→ **What needs to be done**
A faithful transcript of all the lines below, with no pictures, is the goal here.

------------------------------------

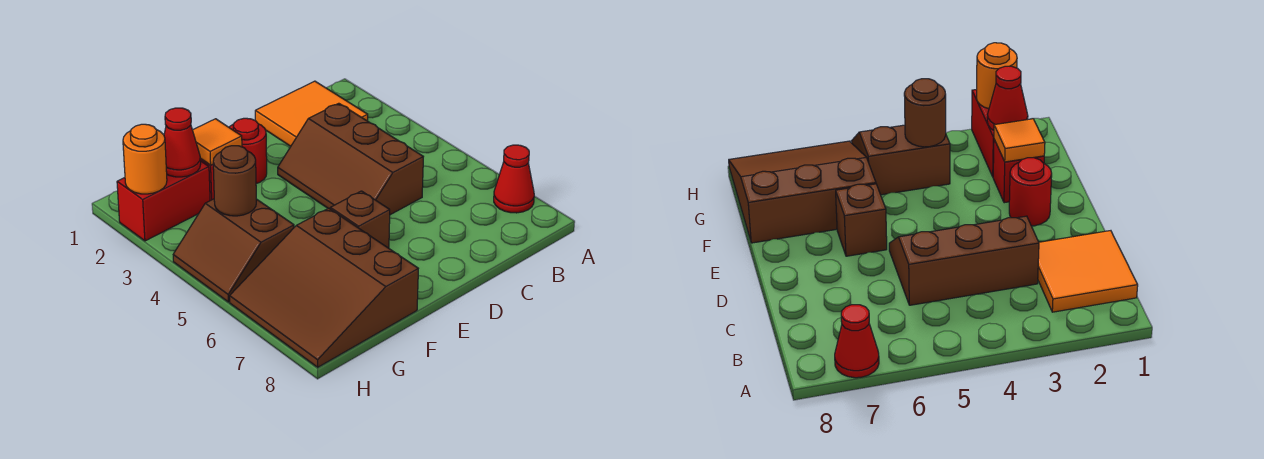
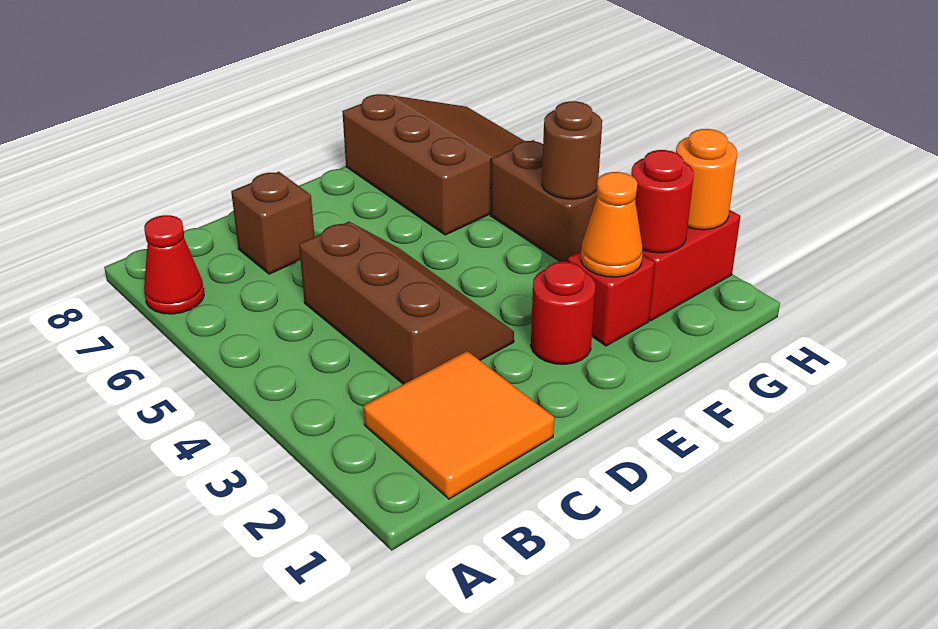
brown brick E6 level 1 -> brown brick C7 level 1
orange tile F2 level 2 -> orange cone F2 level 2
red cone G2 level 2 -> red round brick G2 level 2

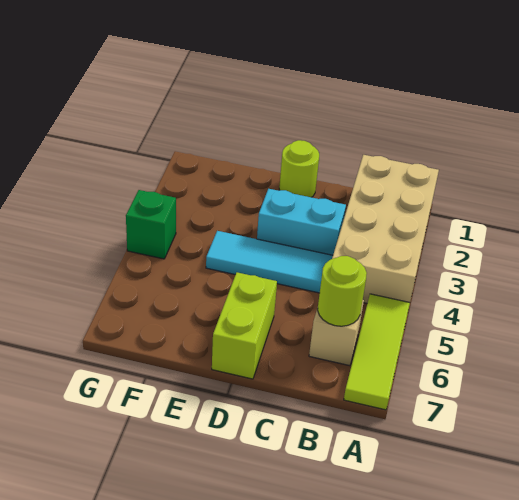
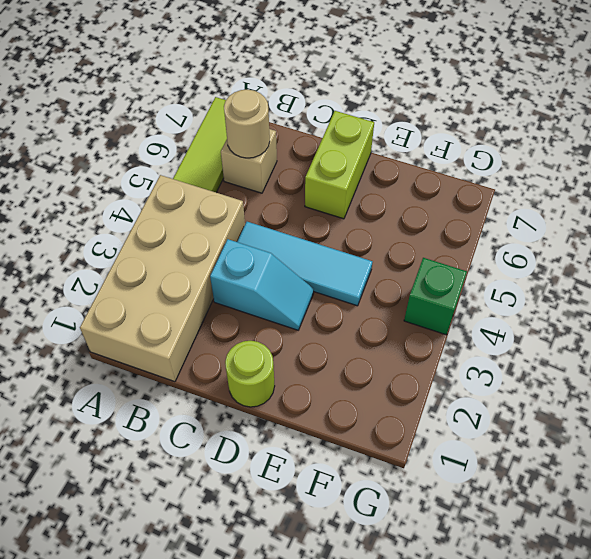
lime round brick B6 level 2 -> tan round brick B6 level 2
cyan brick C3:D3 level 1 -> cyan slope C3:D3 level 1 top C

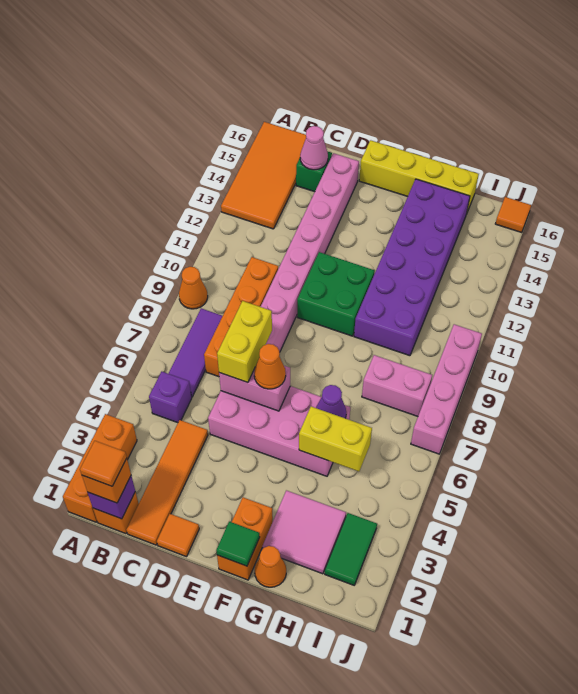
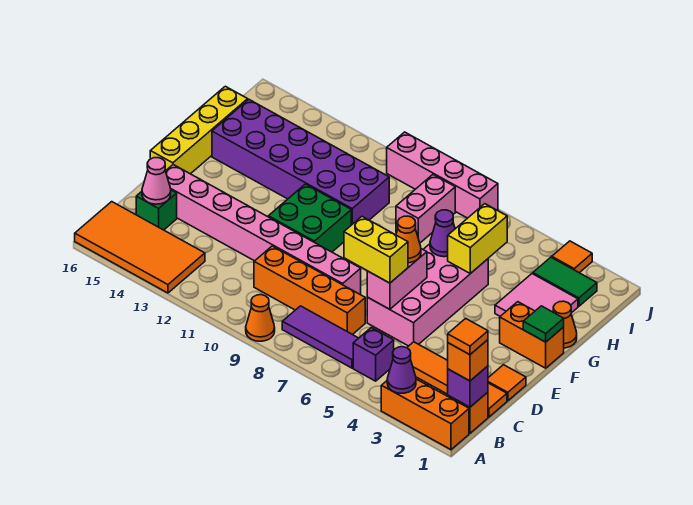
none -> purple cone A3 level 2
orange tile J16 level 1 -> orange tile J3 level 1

------------------------------------

→ **Exercise response**
brown brick E6 level 1 -> brown brick C7 level 1
orange tile F2 level 2 -> orange cone F2 level 2
red cone G2 level 2 -> red round brick G2 level 2

lime round brick B6 level 2 -> tan round brick B6 level 2
cyan brick C3:D3 level 1 -> cyan slope C3:D3 level 1 top C

none -> purple cone A3 level 2
orange tile J16 level 1 -> orange tile J3 level 1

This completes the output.